What to work on: From the entries that follow, copy each line in which "orange" appears.

Records shown:

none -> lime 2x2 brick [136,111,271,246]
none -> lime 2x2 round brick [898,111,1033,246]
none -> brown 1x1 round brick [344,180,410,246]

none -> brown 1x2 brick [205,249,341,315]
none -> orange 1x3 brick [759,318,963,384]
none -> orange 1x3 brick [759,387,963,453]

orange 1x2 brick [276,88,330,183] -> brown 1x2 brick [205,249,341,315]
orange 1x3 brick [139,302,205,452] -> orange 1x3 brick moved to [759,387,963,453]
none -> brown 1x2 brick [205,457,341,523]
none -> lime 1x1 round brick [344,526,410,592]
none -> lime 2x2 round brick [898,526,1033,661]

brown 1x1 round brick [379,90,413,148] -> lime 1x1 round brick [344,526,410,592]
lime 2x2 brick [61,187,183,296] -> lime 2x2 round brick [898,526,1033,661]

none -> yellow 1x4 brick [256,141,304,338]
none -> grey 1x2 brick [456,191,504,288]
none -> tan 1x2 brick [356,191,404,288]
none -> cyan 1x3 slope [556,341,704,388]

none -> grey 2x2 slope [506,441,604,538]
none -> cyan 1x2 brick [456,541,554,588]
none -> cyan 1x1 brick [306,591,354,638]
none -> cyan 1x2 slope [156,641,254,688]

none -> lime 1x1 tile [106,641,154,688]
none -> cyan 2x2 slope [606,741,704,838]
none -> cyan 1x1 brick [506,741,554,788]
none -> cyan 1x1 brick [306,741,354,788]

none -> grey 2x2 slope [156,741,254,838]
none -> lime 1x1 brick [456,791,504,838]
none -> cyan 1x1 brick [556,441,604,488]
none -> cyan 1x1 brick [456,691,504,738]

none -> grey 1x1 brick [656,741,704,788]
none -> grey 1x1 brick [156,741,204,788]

Response to this task:
none -> orange 1x3 brick [759,318,963,384]
none -> orange 1x3 brick [759,387,963,453]
orange 1x2 brick [276,88,330,183] -> brown 1x2 brick [205,249,341,315]
orange 1x3 brick [139,302,205,452] -> orange 1x3 brick moved to [759,387,963,453]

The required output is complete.